### PROBLEM TO WORK ON
The reply must reproduce each line below exactly.

### MATERIAL SHOWN
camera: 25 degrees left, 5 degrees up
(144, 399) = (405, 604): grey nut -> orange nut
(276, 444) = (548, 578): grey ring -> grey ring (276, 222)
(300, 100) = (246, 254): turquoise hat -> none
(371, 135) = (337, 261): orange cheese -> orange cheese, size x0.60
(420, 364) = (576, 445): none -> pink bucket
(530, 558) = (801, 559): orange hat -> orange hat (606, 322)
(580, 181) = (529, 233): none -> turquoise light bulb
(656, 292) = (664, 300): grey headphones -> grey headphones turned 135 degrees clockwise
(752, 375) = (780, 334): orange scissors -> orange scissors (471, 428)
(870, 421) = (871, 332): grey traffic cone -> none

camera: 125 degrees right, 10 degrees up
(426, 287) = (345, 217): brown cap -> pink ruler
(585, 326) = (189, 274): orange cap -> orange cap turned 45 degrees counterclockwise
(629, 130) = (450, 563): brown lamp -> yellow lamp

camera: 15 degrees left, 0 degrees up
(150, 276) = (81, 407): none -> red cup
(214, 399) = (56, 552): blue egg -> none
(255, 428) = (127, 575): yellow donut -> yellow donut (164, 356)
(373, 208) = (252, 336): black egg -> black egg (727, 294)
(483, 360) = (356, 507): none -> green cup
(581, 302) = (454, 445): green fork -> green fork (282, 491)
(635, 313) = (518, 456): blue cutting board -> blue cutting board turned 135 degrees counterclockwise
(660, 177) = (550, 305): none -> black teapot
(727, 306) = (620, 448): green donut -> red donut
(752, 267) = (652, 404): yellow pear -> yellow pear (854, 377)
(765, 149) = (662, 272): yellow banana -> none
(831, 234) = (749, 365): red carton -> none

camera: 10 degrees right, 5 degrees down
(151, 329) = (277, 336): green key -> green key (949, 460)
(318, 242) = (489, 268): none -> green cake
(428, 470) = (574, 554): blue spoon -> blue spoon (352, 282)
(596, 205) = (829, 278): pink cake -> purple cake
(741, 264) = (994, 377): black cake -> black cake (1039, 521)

### EXERCISE RESPONSE
camera: 25 degrees left, 5 degrees up
(144, 399) = (405, 604): grey nut -> orange nut
(276, 444) = (548, 578): grey ring -> grey ring (276, 222)
(300, 100) = (246, 254): turquoise hat -> none
(371, 135) = (337, 261): orange cheese -> orange cheese, size x0.60
(420, 364) = (576, 445): none -> pink bucket
(530, 558) = (801, 559): orange hat -> orange hat (606, 322)
(580, 181) = (529, 233): none -> turquoise light bulb
(656, 292) = (664, 300): grey headphones -> grey headphones turned 135 degrees clockwise
(752, 375) = (780, 334): orange scissors -> orange scissors (471, 428)
(870, 421) = (871, 332): grey traffic cone -> none

camera: 125 degrees right, 10 degrees up
(426, 287) = (345, 217): brown cap -> pink ruler
(585, 326) = (189, 274): orange cap -> orange cap turned 45 degrees counterclockwise
(629, 130) = (450, 563): brown lamp -> yellow lamp

camera: 15 degrees left, 0 degrees up
(150, 276) = (81, 407): none -> red cup
(214, 399) = (56, 552): blue egg -> none
(255, 428) = (127, 575): yellow donut -> yellow donut (164, 356)
(373, 208) = (252, 336): black egg -> black egg (727, 294)
(483, 360) = (356, 507): none -> green cup
(581, 302) = (454, 445): green fork -> green fork (282, 491)
(635, 313) = (518, 456): blue cutting board -> blue cutting board turned 135 degrees counterclockwise
(660, 177) = (550, 305): none -> black teapot
(727, 306) = (620, 448): green donut -> red donut
(752, 267) = (652, 404): yellow pear -> yellow pear (854, 377)
(765, 149) = (662, 272): yellow banana -> none
(831, 234) = (749, 365): red carton -> none

camera: 10 degrees right, 5 degrees down
(151, 329) = (277, 336): green key -> green key (949, 460)
(318, 242) = (489, 268): none -> green cake
(428, 470) = (574, 554): blue spoon -> blue spoon (352, 282)
(596, 205) = (829, 278): pink cake -> purple cake
(741, 264) = (994, 377): black cake -> black cake (1039, 521)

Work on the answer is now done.